Shape transformation data –
--------
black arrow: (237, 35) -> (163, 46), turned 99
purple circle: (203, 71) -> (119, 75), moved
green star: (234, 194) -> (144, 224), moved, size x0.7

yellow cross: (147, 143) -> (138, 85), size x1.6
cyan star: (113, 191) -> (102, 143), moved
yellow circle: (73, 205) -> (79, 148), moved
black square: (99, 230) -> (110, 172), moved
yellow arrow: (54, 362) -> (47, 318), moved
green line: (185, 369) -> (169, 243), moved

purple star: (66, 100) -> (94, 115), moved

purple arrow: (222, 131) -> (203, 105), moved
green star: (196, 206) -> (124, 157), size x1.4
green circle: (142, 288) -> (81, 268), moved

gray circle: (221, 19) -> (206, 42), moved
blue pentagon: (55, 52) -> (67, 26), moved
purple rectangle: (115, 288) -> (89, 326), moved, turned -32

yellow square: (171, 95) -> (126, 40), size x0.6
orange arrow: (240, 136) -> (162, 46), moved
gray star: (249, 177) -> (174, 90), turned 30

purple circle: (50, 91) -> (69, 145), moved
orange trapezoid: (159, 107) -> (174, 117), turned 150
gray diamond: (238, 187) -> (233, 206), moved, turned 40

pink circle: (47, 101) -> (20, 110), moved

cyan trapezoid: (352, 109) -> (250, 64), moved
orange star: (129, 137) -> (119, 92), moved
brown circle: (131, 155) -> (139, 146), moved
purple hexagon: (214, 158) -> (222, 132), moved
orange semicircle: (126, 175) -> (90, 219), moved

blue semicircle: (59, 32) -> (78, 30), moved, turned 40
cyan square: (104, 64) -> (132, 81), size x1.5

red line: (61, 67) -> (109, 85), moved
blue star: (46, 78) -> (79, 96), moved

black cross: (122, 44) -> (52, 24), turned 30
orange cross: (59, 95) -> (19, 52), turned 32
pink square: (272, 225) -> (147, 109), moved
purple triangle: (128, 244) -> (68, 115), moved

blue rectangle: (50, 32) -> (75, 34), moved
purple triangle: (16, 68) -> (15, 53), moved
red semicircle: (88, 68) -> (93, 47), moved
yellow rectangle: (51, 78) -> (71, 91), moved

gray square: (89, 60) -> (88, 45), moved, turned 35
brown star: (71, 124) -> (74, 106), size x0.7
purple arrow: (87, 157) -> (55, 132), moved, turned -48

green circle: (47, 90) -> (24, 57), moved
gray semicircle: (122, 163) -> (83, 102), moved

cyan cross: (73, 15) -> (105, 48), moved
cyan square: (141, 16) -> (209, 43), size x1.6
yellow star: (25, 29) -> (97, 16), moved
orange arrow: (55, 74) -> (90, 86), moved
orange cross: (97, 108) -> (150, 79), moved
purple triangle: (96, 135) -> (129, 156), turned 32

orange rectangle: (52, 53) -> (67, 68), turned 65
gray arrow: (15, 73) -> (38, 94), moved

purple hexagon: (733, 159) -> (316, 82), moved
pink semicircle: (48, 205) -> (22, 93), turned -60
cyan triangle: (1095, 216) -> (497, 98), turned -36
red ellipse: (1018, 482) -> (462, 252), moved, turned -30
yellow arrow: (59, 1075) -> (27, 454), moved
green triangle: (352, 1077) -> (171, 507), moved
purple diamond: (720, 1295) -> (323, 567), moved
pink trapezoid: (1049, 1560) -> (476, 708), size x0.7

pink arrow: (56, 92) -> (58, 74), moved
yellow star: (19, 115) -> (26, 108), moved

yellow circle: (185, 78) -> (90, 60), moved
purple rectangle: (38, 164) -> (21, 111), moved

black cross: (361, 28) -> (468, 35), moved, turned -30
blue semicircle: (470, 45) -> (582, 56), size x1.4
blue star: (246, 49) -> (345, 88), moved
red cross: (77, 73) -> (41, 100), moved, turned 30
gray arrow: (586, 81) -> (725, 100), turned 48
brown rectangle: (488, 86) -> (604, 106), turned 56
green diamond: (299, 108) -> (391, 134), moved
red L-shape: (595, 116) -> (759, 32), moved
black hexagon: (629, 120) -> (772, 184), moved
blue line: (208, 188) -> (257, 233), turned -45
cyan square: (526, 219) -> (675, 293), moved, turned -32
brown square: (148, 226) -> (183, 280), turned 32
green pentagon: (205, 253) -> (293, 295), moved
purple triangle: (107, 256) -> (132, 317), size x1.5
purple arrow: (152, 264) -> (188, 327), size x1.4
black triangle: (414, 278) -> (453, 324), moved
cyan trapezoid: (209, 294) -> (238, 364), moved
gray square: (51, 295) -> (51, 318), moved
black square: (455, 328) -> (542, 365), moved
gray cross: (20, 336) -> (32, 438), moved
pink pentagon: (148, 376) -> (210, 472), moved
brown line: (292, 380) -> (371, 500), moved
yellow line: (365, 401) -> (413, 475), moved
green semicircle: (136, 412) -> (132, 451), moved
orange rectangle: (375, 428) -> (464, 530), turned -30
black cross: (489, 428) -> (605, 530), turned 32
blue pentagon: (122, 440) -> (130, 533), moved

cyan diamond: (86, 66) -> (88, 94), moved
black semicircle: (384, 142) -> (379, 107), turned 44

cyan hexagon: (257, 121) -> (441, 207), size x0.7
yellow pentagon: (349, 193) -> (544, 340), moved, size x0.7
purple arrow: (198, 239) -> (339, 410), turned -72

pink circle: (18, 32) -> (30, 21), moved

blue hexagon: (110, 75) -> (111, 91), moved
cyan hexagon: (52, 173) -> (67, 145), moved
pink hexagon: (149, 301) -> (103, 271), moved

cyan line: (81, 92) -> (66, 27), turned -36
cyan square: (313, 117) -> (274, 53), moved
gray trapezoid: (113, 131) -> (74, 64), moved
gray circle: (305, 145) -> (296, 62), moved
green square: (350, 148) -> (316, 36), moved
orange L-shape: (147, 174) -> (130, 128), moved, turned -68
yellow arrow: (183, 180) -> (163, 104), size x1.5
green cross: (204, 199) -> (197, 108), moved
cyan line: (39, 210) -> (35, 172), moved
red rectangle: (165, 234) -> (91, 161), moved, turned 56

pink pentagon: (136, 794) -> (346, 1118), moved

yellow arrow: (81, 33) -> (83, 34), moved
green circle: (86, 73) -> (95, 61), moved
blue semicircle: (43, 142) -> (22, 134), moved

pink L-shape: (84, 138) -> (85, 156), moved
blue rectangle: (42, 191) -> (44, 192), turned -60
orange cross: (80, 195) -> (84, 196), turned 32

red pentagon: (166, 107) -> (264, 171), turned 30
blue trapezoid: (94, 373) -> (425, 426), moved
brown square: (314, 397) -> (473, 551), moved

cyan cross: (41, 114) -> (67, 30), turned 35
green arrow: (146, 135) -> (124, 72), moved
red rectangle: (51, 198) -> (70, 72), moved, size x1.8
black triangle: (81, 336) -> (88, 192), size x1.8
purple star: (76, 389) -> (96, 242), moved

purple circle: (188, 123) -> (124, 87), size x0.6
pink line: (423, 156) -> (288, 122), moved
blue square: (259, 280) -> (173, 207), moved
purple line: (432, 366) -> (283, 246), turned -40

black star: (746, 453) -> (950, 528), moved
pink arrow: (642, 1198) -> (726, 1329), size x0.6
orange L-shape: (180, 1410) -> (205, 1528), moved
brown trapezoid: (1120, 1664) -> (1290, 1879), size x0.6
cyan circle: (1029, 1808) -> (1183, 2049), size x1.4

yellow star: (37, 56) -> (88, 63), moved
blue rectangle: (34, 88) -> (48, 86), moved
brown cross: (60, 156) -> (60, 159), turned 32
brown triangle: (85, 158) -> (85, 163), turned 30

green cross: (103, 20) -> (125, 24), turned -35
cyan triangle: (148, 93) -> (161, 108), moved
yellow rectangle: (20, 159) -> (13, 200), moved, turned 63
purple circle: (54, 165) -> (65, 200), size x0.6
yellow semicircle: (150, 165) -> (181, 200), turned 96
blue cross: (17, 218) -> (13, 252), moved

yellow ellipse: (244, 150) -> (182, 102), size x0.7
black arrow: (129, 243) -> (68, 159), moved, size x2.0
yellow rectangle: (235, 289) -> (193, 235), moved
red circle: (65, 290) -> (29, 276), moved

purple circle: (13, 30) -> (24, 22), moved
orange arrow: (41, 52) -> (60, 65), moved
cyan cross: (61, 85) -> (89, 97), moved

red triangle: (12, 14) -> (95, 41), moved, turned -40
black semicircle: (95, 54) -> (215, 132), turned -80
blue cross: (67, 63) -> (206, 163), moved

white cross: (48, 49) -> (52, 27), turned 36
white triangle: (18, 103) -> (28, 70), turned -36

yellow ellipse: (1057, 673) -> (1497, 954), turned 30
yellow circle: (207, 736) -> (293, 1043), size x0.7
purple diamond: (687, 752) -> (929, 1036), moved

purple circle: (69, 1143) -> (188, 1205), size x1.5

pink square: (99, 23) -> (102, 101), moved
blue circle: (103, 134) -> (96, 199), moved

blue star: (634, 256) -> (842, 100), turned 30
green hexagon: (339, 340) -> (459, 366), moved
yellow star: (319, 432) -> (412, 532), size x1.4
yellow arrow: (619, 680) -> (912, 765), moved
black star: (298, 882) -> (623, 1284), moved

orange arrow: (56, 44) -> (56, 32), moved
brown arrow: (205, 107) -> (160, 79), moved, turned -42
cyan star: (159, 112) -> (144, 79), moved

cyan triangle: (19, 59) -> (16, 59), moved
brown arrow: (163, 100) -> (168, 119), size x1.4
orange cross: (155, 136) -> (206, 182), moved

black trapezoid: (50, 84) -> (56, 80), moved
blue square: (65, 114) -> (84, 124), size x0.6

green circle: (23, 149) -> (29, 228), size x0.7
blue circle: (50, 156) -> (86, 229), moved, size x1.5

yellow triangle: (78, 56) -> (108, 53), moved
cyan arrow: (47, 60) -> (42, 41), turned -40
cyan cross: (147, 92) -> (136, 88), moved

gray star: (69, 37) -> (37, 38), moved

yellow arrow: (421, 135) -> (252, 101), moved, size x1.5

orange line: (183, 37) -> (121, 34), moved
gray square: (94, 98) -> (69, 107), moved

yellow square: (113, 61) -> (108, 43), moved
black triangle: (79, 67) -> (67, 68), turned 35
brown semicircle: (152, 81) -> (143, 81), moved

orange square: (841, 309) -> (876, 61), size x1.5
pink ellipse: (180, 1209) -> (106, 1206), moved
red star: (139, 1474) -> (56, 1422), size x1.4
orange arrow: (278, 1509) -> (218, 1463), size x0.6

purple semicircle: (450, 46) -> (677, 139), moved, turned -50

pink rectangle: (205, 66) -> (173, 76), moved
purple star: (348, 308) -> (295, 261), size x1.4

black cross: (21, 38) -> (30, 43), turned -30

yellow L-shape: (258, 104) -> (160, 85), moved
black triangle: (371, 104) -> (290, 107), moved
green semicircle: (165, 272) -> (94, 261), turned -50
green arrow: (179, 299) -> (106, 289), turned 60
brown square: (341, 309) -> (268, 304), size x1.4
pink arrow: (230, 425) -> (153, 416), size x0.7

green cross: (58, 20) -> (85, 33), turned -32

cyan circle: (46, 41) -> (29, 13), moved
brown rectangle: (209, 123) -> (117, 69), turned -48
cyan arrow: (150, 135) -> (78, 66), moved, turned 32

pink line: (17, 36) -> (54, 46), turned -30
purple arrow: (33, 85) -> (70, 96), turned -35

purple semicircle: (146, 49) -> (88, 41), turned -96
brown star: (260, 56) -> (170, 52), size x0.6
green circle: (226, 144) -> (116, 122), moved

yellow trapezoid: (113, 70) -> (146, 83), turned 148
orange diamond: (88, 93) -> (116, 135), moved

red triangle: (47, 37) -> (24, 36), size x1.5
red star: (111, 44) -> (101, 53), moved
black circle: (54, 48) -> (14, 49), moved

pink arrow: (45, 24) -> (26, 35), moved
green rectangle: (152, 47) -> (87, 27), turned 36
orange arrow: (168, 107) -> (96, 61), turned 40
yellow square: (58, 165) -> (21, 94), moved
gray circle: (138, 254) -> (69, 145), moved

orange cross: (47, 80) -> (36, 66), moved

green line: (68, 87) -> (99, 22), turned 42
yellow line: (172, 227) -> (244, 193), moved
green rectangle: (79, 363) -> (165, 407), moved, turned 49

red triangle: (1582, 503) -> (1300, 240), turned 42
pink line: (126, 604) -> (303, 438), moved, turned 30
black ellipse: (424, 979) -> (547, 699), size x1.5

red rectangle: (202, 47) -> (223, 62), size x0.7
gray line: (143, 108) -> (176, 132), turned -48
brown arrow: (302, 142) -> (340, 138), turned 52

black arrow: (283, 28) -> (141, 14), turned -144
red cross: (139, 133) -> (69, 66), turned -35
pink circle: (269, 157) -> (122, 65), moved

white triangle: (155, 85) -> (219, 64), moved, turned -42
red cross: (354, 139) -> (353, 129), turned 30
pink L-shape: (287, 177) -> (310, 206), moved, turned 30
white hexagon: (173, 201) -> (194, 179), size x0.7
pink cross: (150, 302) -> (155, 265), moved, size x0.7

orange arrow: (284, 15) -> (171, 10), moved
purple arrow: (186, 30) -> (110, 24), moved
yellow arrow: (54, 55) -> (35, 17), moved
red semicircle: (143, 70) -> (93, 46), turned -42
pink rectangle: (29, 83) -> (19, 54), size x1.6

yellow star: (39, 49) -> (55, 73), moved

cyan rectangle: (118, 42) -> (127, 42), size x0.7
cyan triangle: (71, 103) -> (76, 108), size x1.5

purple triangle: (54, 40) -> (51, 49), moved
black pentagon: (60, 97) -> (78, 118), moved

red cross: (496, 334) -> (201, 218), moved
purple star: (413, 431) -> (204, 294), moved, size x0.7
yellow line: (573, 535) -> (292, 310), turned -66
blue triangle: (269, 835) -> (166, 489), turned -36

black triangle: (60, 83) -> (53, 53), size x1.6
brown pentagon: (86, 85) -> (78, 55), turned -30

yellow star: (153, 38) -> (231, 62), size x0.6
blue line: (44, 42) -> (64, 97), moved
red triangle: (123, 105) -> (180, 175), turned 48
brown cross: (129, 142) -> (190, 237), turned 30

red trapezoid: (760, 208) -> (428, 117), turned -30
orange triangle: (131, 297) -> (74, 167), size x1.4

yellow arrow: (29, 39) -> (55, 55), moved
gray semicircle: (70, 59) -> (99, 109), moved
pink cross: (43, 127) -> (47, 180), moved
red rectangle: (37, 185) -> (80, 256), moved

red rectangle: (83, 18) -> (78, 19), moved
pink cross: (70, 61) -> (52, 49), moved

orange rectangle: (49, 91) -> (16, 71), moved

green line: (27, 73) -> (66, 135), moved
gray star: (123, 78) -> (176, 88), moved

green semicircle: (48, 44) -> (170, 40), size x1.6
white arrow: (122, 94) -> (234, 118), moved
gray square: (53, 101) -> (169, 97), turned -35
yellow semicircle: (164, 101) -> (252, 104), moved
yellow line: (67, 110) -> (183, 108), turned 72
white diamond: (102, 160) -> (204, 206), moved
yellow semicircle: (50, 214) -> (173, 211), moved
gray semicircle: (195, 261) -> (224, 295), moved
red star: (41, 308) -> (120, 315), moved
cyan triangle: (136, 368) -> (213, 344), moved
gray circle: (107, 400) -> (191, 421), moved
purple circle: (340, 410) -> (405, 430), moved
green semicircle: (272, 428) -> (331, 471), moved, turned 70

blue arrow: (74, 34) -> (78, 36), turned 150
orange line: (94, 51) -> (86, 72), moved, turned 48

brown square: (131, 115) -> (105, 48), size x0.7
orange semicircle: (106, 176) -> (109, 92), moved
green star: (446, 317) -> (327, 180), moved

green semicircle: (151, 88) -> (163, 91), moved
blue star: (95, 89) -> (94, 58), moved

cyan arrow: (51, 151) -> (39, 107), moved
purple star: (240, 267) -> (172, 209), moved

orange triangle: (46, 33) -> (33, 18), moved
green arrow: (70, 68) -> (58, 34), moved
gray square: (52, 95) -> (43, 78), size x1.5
--------
Task objective – There is a line with "green circle: (226, 144) -> (116, 122), moved" and a line with "green rectangle: (79, 363)" above. Copy exactly those two lines and all lines between them, with nothing else.

Answer –
green circle: (226, 144) -> (116, 122), moved

yellow trapezoid: (113, 70) -> (146, 83), turned 148
orange diamond: (88, 93) -> (116, 135), moved

red triangle: (47, 37) -> (24, 36), size x1.5
red star: (111, 44) -> (101, 53), moved
black circle: (54, 48) -> (14, 49), moved

pink arrow: (45, 24) -> (26, 35), moved
green rectangle: (152, 47) -> (87, 27), turned 36
orange arrow: (168, 107) -> (96, 61), turned 40
yellow square: (58, 165) -> (21, 94), moved
gray circle: (138, 254) -> (69, 145), moved

orange cross: (47, 80) -> (36, 66), moved

green line: (68, 87) -> (99, 22), turned 42
yellow line: (172, 227) -> (244, 193), moved
green rectangle: (79, 363) -> (165, 407), moved, turned 49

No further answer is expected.